• _Task objective_: In the entries below, find the line with "C2: 2.2nF (+15V, N013) -> 2.2nF (GND, N013)" and the line with "R2: none -> 10k (+15V, N012)". Reproduce those two lines and every line between them exactly, and nothing more.

• _Provided records_:

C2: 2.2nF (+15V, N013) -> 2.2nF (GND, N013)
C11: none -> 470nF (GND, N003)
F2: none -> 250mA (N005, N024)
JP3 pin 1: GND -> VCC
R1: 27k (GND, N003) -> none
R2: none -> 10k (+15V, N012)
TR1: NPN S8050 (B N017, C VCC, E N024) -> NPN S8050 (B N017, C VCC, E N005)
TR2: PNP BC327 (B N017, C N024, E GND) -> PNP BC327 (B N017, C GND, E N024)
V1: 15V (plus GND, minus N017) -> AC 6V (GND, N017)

---

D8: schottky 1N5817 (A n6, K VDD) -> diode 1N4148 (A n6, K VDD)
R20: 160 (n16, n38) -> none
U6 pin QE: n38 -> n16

• _Exercise result_:
C2: 2.2nF (+15V, N013) -> 2.2nF (GND, N013)
C11: none -> 470nF (GND, N003)
F2: none -> 250mA (N005, N024)
JP3 pin 1: GND -> VCC
R1: 27k (GND, N003) -> none
R2: none -> 10k (+15V, N012)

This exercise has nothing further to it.